[Material for the task Boundary: Start]

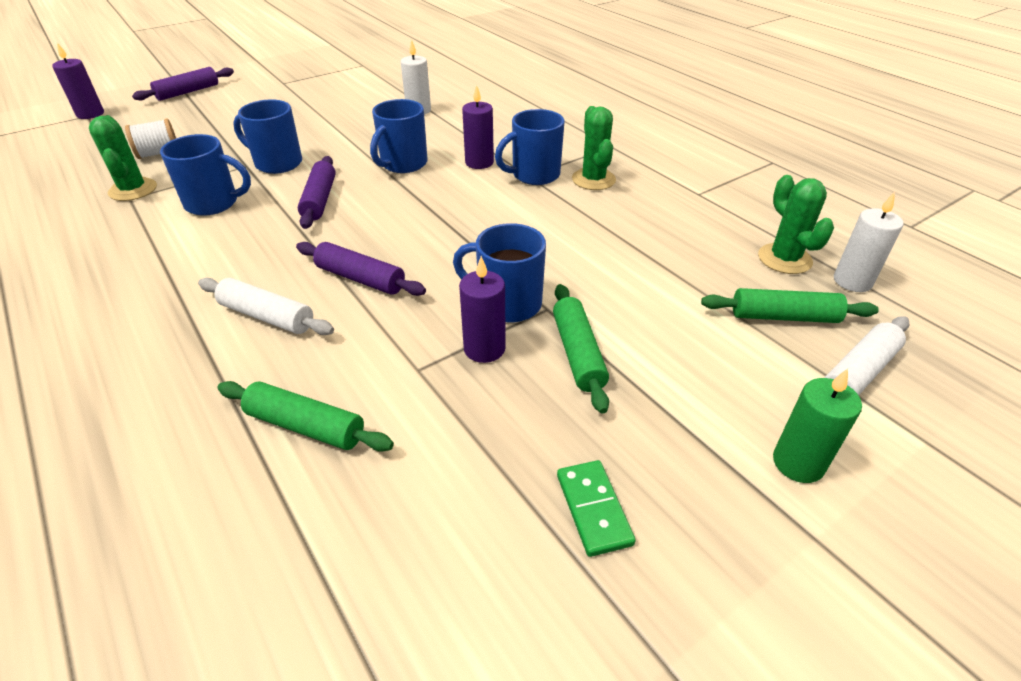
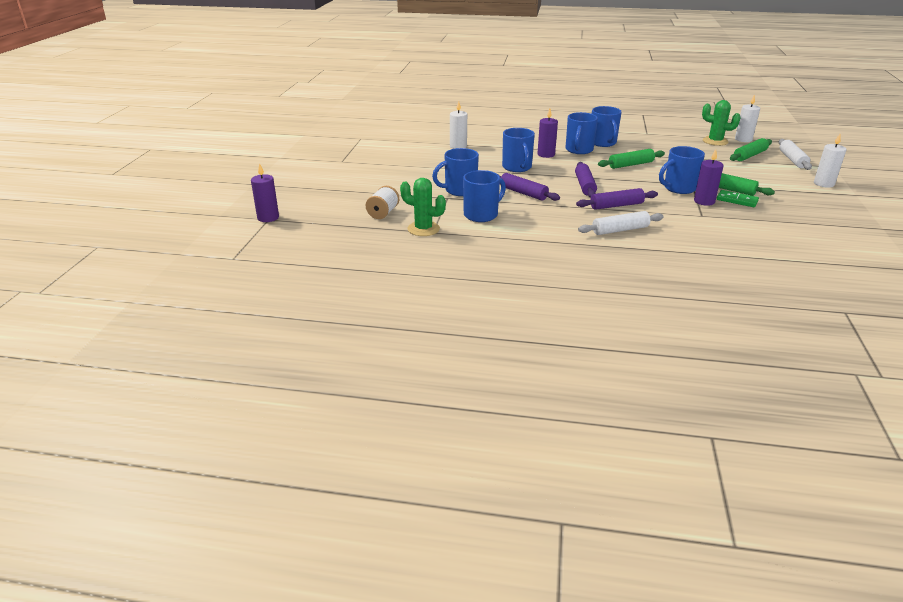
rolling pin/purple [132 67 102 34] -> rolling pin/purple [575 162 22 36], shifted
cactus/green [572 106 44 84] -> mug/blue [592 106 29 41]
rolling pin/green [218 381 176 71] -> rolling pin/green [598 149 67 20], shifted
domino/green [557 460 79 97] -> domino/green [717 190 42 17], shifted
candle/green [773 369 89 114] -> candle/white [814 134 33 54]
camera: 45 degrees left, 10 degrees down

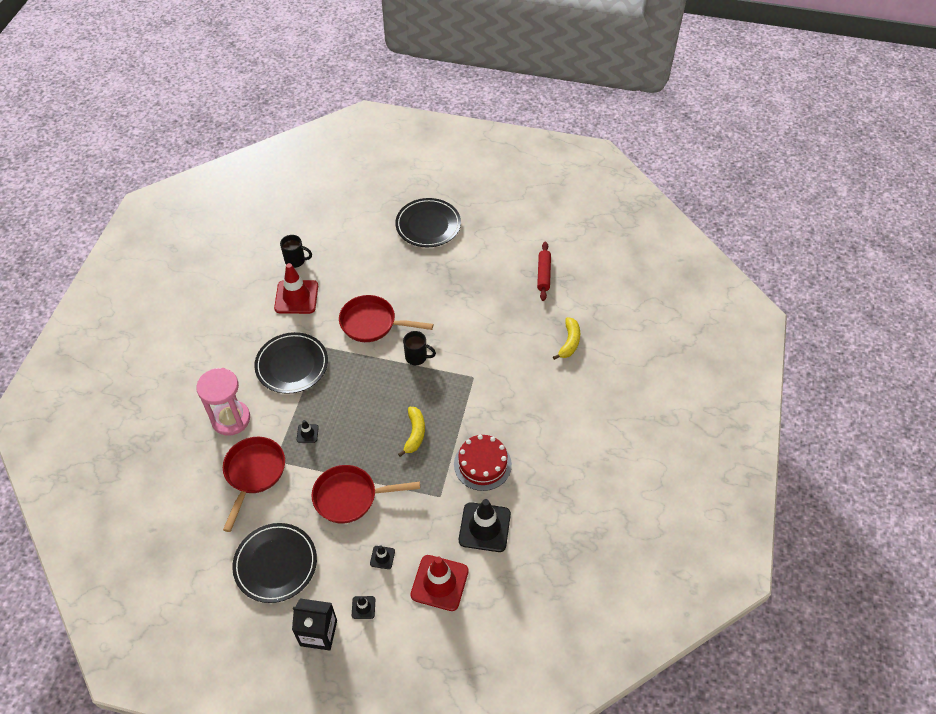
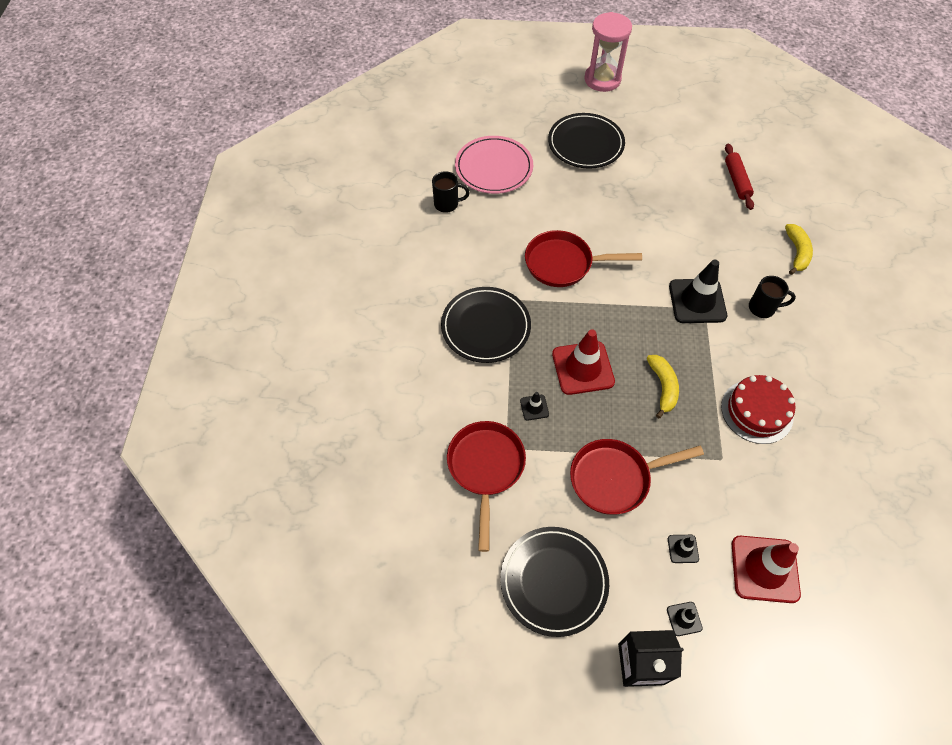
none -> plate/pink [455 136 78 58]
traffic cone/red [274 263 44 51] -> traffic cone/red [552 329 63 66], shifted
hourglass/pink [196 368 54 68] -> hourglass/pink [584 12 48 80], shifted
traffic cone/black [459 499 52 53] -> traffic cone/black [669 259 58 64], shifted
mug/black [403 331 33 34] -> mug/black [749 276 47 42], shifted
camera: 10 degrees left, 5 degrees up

[Material for the task Boundary: End]

*Exercise details:* Each line that has the word "rolling" counts once. How many such lines are in the data? Give the number alone.

*Final answer:* 2